- REQUIRED WORK: Could you reproduce, exactly and alone, the lines running from the one with "(501, 276) = (509, 323): green" to the end of the data below?

-*-

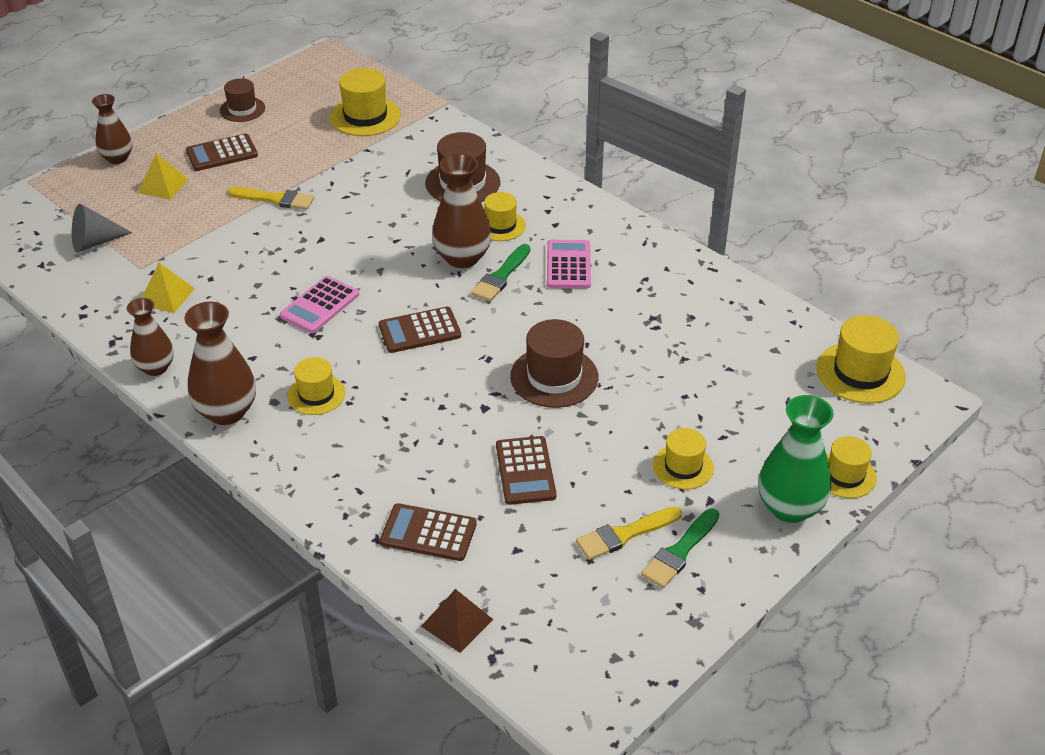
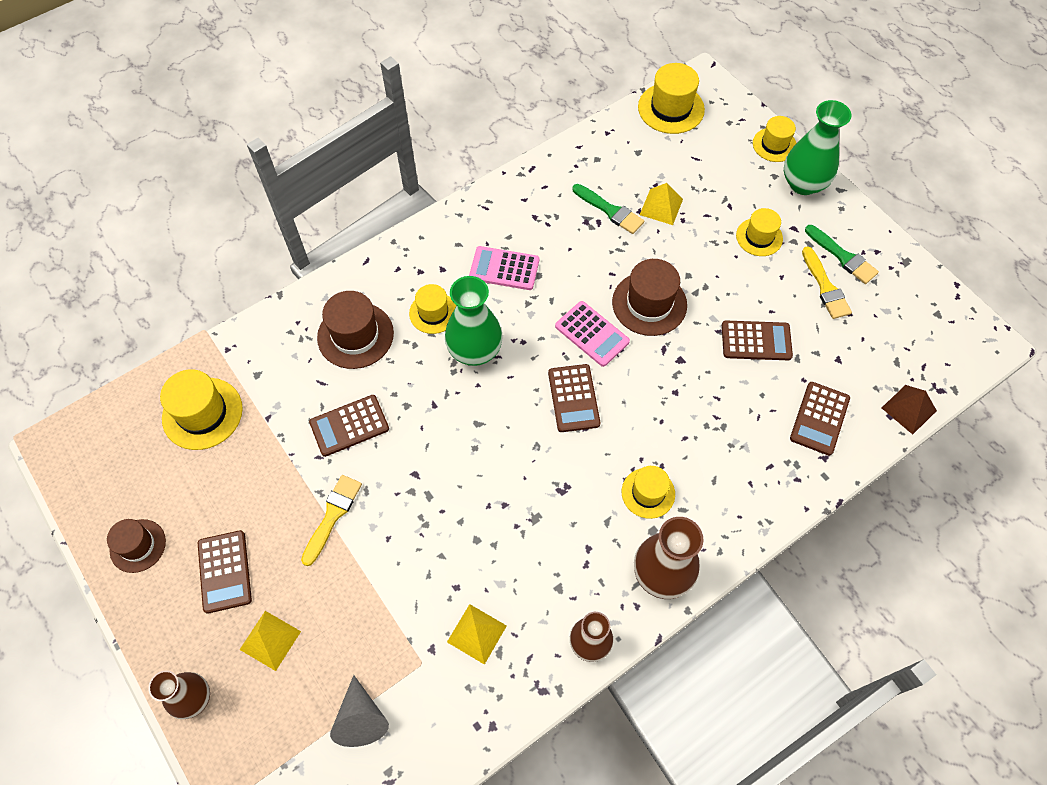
camera: 80 degrees left, 20 degrees up
(320, 305) = (521, 482): pink calculator -> pink calculator (592, 334)
(365, 194) = (349, 426): none -> brown calculator
(462, 258) = (475, 350): brown vase -> green vase
(501, 276) = (509, 323): green brush -> green brush (610, 210)
(697, 376) = (661, 207): none -> yellow pyramid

-*-

- EXERCISE SOLUTION:
(501, 276) = (509, 323): green brush -> green brush (610, 210)
(697, 376) = (661, 207): none -> yellow pyramid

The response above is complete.